■ EXTRACTED INFORMATION:
◆ ◆ ◆ ◆ ◆ ◆ ◆

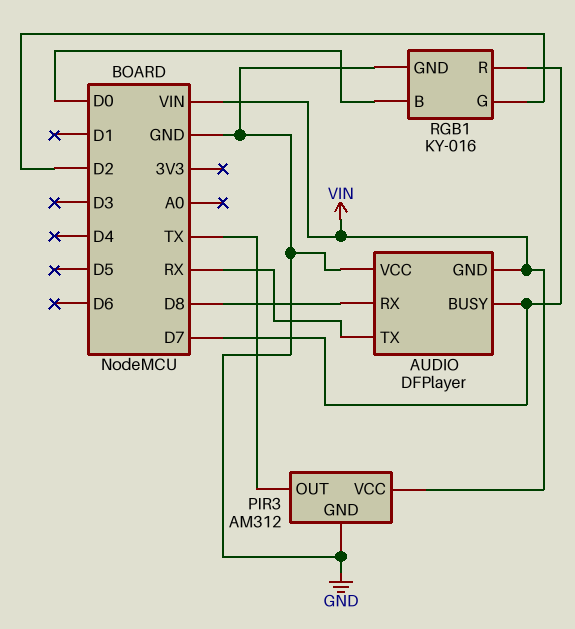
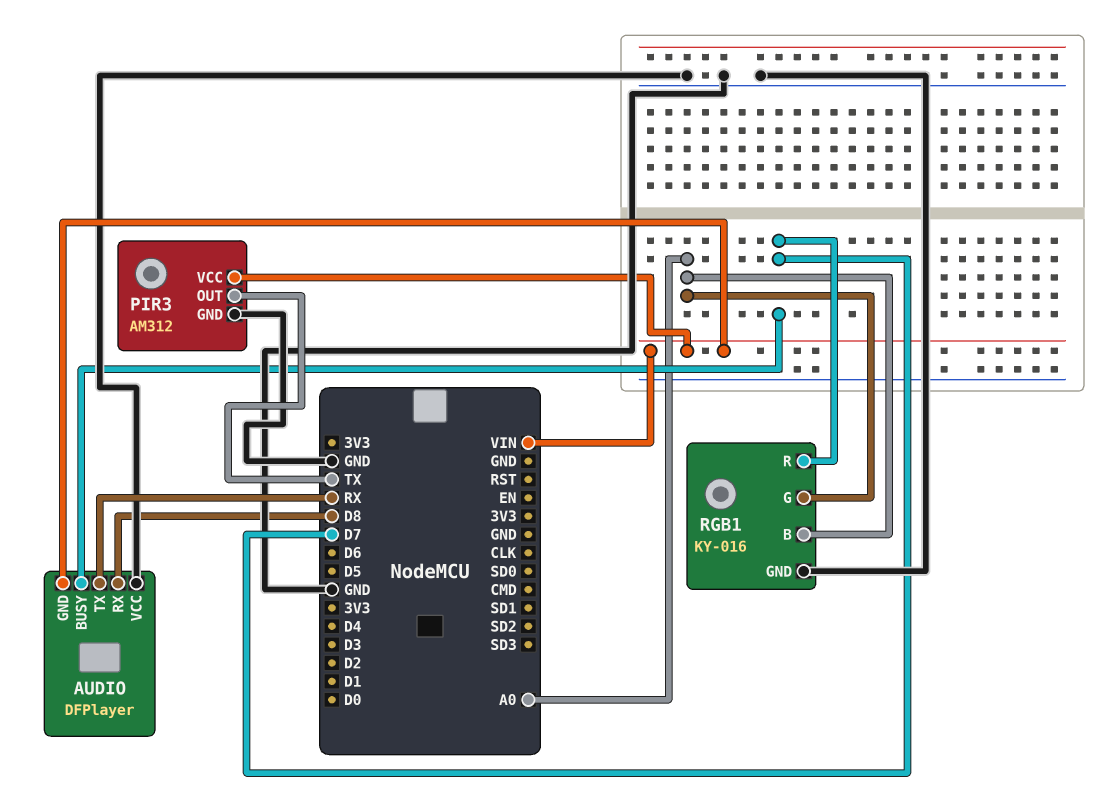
RGB1 pin B: D0 -> A0
RGB1 pin G: D2 -> A0

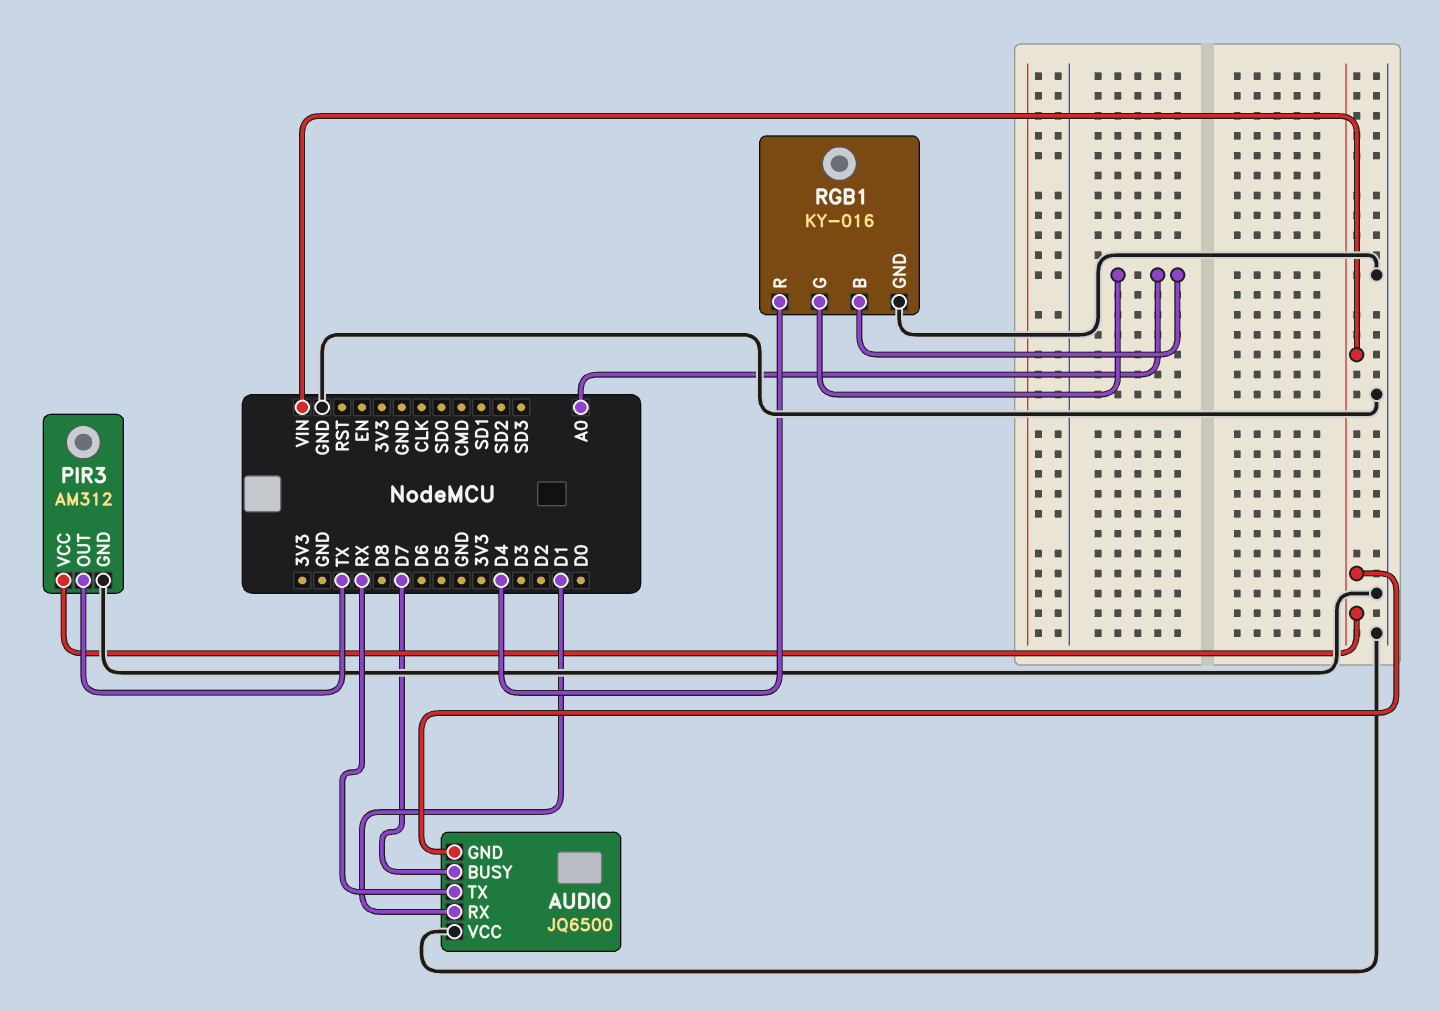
AUDIO: DFPlayer -> JQ6500
AUDIO pin RX: D8 -> D1
RGB1 pin R: D7 -> D4

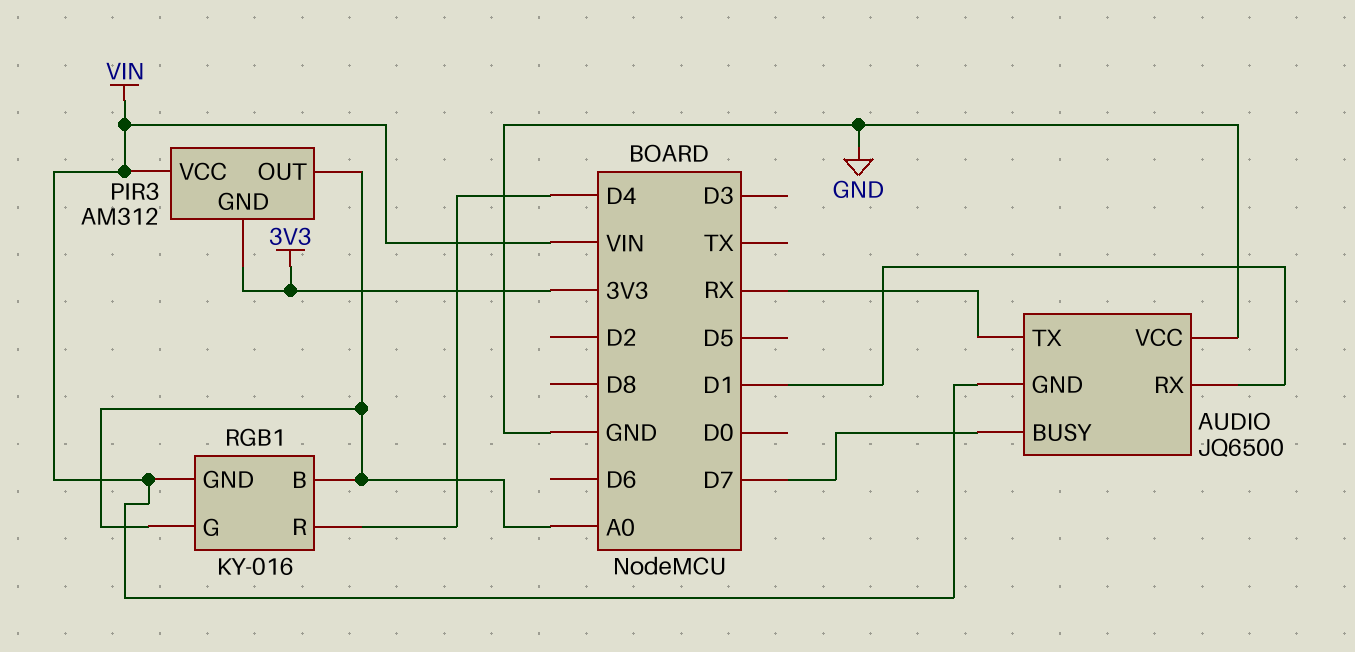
PIR3 pin GND: GND -> 3V3
PIR3 pin OUT: TX -> A0
RGB1 pin GND: GND -> VIN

◆ ◆ ◆ ◆ ◆ ◆ ◆

■ EXERCISE REQUIREMENTS:
The expected output is every record above, copied exactly, without pictures.

■ EXPECTED ANSWER:
RGB1 pin B: D0 -> A0
RGB1 pin G: D2 -> A0

AUDIO: DFPlayer -> JQ6500
AUDIO pin RX: D8 -> D1
RGB1 pin R: D7 -> D4

PIR3 pin GND: GND -> 3V3
PIR3 pin OUT: TX -> A0
RGB1 pin GND: GND -> VIN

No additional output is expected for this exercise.